#### [Work to complete]
Filter the records down to the lines that hold the word "degrees", and copy each of those lines.

#### [Given data]
▶
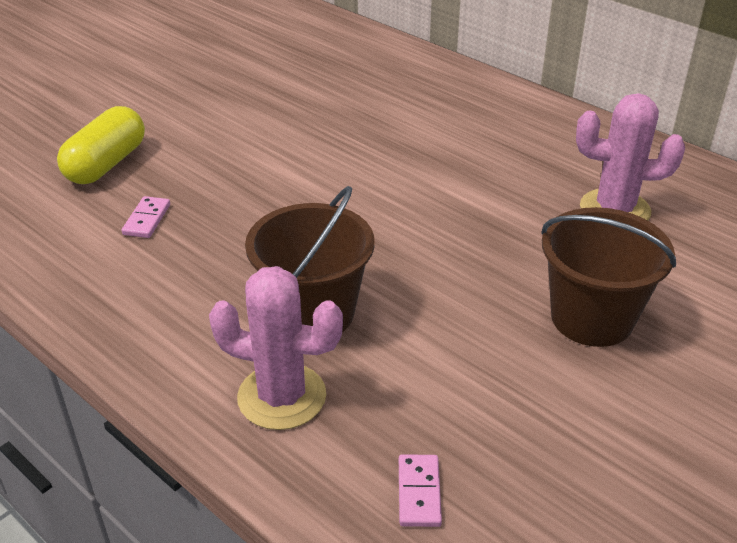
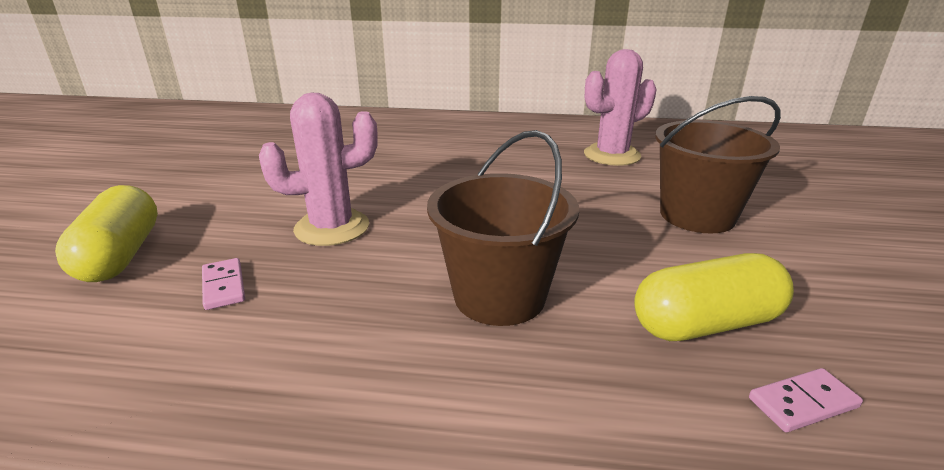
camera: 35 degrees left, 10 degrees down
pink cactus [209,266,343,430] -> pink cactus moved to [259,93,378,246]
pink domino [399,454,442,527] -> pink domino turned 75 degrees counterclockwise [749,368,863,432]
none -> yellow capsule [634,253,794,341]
◀
▶
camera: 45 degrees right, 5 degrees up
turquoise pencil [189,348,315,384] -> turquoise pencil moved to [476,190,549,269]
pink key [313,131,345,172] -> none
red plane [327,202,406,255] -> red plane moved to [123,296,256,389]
◀
#### [Answer box]
camera: 35 degrees left, 10 degrees down
pink domino [399,454,442,527] -> pink domino turned 75 degrees counterclockwise [749,368,863,432]
camera: 45 degrees right, 5 degrees up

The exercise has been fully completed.